Assigned task: These entries must be printed again exactly as they are.

Source information:

■ ■ ■ ■ ■

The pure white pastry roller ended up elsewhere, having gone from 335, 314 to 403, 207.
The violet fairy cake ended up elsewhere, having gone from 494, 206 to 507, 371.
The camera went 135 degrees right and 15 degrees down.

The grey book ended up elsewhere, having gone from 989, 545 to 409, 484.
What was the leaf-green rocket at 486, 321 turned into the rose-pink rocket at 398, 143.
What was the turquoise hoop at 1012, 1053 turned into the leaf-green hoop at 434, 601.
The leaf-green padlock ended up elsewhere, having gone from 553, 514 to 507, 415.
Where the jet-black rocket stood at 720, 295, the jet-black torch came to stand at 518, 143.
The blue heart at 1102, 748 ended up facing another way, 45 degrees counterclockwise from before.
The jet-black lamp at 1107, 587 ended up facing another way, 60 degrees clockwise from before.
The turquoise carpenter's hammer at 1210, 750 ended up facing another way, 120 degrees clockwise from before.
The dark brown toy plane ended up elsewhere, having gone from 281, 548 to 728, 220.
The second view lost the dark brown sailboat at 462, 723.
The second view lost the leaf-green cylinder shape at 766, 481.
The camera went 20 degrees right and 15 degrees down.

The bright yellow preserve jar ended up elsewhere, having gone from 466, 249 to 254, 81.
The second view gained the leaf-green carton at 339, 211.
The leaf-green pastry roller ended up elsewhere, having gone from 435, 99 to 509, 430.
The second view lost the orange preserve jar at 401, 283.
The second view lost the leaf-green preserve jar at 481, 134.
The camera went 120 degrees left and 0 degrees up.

■ ■ ■ ■ ■

Final answer:
The pure white pastry roller ended up elsewhere, having gone from 335, 314 to 403, 207.
The violet fairy cake ended up elsewhere, having gone from 494, 206 to 507, 371.
The camera went 135 degrees right and 15 degrees down.

The grey book ended up elsewhere, having gone from 989, 545 to 409, 484.
What was the leaf-green rocket at 486, 321 turned into the rose-pink rocket at 398, 143.
What was the turquoise hoop at 1012, 1053 turned into the leaf-green hoop at 434, 601.
The leaf-green padlock ended up elsewhere, having gone from 553, 514 to 507, 415.
Where the jet-black rocket stood at 720, 295, the jet-black torch came to stand at 518, 143.
The blue heart at 1102, 748 ended up facing another way, 45 degrees counterclockwise from before.
The jet-black lamp at 1107, 587 ended up facing another way, 60 degrees clockwise from before.
The turquoise carpenter's hammer at 1210, 750 ended up facing another way, 120 degrees clockwise from before.
The dark brown toy plane ended up elsewhere, having gone from 281, 548 to 728, 220.
The second view lost the dark brown sailboat at 462, 723.
The second view lost the leaf-green cylinder shape at 766, 481.
The camera went 20 degrees right and 15 degrees down.

The bright yellow preserve jar ended up elsewhere, having gone from 466, 249 to 254, 81.
The second view gained the leaf-green carton at 339, 211.
The leaf-green pastry roller ended up elsewhere, having gone from 435, 99 to 509, 430.
The second view lost the orange preserve jar at 401, 283.
The second view lost the leaf-green preserve jar at 481, 134.
The camera went 120 degrees left and 0 degrees up.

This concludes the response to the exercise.